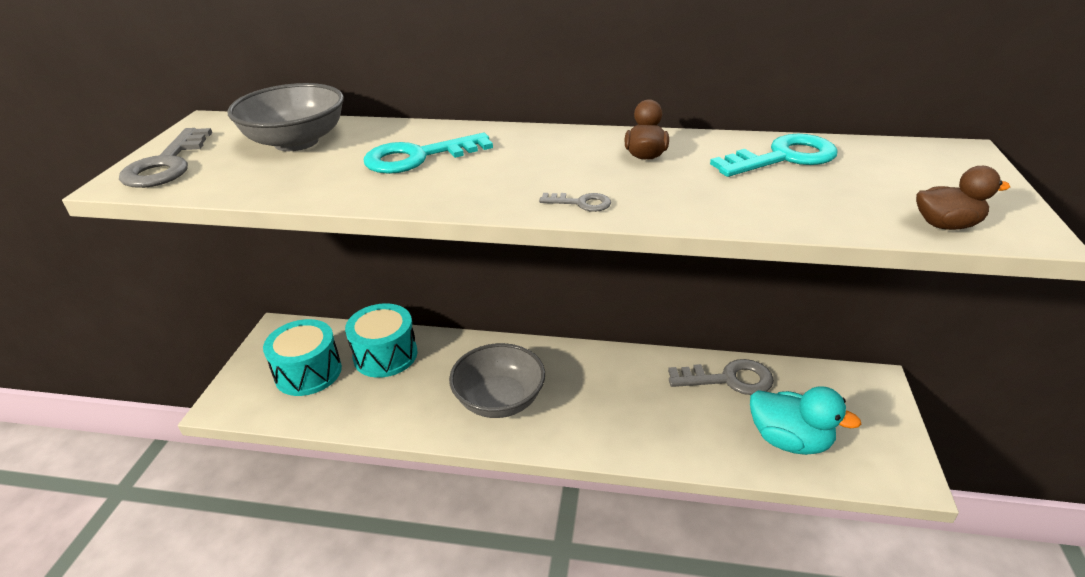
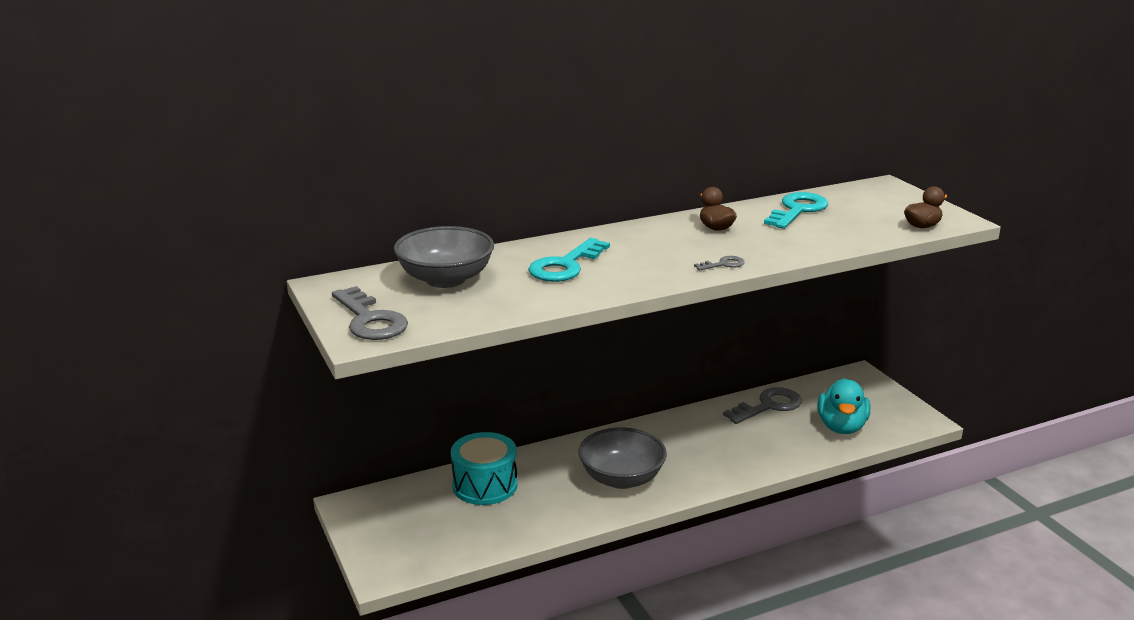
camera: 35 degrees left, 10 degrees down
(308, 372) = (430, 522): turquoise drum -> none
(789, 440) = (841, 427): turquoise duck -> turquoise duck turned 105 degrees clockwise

━━━━━━

Return the listing above unaltered, omitting its pictures.

*SOLVED EXERCISE*
camera: 35 degrees left, 10 degrees down
(308, 372) = (430, 522): turquoise drum -> none
(789, 440) = (841, 427): turquoise duck -> turquoise duck turned 105 degrees clockwise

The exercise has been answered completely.